All entries are to be returned verbatim.

*** Begin section ***

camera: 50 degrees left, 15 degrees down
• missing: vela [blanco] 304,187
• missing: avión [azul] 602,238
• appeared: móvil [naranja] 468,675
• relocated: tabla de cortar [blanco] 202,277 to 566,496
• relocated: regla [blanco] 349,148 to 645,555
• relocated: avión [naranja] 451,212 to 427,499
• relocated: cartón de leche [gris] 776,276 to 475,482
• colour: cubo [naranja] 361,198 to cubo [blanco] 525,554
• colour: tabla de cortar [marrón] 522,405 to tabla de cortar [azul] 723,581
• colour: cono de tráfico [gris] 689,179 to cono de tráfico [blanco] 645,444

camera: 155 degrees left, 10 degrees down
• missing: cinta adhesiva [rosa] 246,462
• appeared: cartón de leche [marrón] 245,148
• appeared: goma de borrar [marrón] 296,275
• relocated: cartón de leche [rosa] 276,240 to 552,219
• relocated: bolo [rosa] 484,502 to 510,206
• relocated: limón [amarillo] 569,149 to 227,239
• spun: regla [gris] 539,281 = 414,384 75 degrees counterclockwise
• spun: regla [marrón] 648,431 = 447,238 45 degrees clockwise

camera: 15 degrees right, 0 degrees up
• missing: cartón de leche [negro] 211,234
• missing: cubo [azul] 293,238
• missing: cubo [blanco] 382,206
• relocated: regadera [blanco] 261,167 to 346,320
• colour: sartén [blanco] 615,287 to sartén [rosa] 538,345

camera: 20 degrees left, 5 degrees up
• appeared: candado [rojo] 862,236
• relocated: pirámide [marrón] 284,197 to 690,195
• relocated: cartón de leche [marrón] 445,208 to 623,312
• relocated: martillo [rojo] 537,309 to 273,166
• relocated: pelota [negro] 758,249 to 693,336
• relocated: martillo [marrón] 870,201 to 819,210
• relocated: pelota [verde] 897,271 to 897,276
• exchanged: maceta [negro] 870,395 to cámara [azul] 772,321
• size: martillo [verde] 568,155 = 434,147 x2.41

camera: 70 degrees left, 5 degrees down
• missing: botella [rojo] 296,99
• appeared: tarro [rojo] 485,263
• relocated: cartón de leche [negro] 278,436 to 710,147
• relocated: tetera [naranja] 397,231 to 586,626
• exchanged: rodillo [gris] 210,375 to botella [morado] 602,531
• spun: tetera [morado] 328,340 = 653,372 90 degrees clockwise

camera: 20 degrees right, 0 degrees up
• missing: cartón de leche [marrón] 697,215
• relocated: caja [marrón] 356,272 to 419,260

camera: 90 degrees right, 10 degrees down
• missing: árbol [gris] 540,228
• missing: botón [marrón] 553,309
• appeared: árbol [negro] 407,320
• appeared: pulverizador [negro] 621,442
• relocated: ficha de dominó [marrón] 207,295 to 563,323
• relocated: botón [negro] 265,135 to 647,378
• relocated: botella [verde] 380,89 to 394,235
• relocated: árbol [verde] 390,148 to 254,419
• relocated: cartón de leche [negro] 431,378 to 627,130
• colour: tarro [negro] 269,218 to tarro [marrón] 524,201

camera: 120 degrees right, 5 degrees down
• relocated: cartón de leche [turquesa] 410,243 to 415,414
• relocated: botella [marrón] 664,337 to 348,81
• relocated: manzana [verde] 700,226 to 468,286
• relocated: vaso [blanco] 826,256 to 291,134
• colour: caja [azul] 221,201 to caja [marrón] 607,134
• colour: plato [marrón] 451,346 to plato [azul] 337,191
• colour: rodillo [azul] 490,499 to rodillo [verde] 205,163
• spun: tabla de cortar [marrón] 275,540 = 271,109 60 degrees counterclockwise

*** End section ***

◆ EXERCISE SOLUTION ◆
camera: 50 degrees left, 15 degrees down
• missing: vela [blanco] 304,187
• missing: avión [azul] 602,238
• appeared: móvil [naranja] 468,675
• relocated: tabla de cortar [blanco] 202,277 to 566,496
• relocated: regla [blanco] 349,148 to 645,555
• relocated: avión [naranja] 451,212 to 427,499
• relocated: cartón de leche [gris] 776,276 to 475,482
• colour: cubo [naranja] 361,198 to cubo [blanco] 525,554
• colour: tabla de cortar [marrón] 522,405 to tabla de cortar [azul] 723,581
• colour: cono de tráfico [gris] 689,179 to cono de tráfico [blanco] 645,444

camera: 155 degrees left, 10 degrees down
• missing: cinta adhesiva [rosa] 246,462
• appeared: cartón de leche [marrón] 245,148
• appeared: goma de borrar [marrón] 296,275
• relocated: cartón de leche [rosa] 276,240 to 552,219
• relocated: bolo [rosa] 484,502 to 510,206
• relocated: limón [amarillo] 569,149 to 227,239
• spun: regla [gris] 539,281 = 414,384 75 degrees counterclockwise
• spun: regla [marrón] 648,431 = 447,238 45 degrees clockwise

camera: 15 degrees right, 0 degrees up
• missing: cartón de leche [negro] 211,234
• missing: cubo [azul] 293,238
• missing: cubo [blanco] 382,206
• relocated: regadera [blanco] 261,167 to 346,320
• colour: sartén [blanco] 615,287 to sartén [rosa] 538,345

camera: 20 degrees left, 5 degrees up
• appeared: candado [rojo] 862,236
• relocated: pirámide [marrón] 284,197 to 690,195
• relocated: cartón de leche [marrón] 445,208 to 623,312
• relocated: martillo [rojo] 537,309 to 273,166
• relocated: pelota [negro] 758,249 to 693,336
• relocated: martillo [marrón] 870,201 to 819,210
• relocated: pelota [verde] 897,271 to 897,276
• exchanged: maceta [negro] 870,395 to cámara [azul] 772,321
• size: martillo [verde] 568,155 = 434,147 x2.41

camera: 70 degrees left, 5 degrees down
• missing: botella [rojo] 296,99
• appeared: tarro [rojo] 485,263
• relocated: cartón de leche [negro] 278,436 to 710,147
• relocated: tetera [naranja] 397,231 to 586,626
• exchanged: rodillo [gris] 210,375 to botella [morado] 602,531
• spun: tetera [morado] 328,340 = 653,372 90 degrees clockwise

camera: 20 degrees right, 0 degrees up
• missing: cartón de leche [marrón] 697,215
• relocated: caja [marrón] 356,272 to 419,260

camera: 90 degrees right, 10 degrees down
• missing: árbol [gris] 540,228
• missing: botón [marrón] 553,309
• appeared: árbol [negro] 407,320
• appeared: pulverizador [negro] 621,442
• relocated: ficha de dominó [marrón] 207,295 to 563,323
• relocated: botón [negro] 265,135 to 647,378
• relocated: botella [verde] 380,89 to 394,235
• relocated: árbol [verde] 390,148 to 254,419
• relocated: cartón de leche [negro] 431,378 to 627,130
• colour: tarro [negro] 269,218 to tarro [marrón] 524,201

camera: 120 degrees right, 5 degrees down
• relocated: cartón de leche [turquesa] 410,243 to 415,414
• relocated: botella [marrón] 664,337 to 348,81
• relocated: manzana [verde] 700,226 to 468,286
• relocated: vaso [blanco] 826,256 to 291,134
• colour: caja [azul] 221,201 to caja [marrón] 607,134
• colour: plato [marrón] 451,346 to plato [azul] 337,191
• colour: rodillo [azul] 490,499 to rodillo [verde] 205,163
• spun: tabla de cortar [marrón] 275,540 = 271,109 60 degrees counterclockwise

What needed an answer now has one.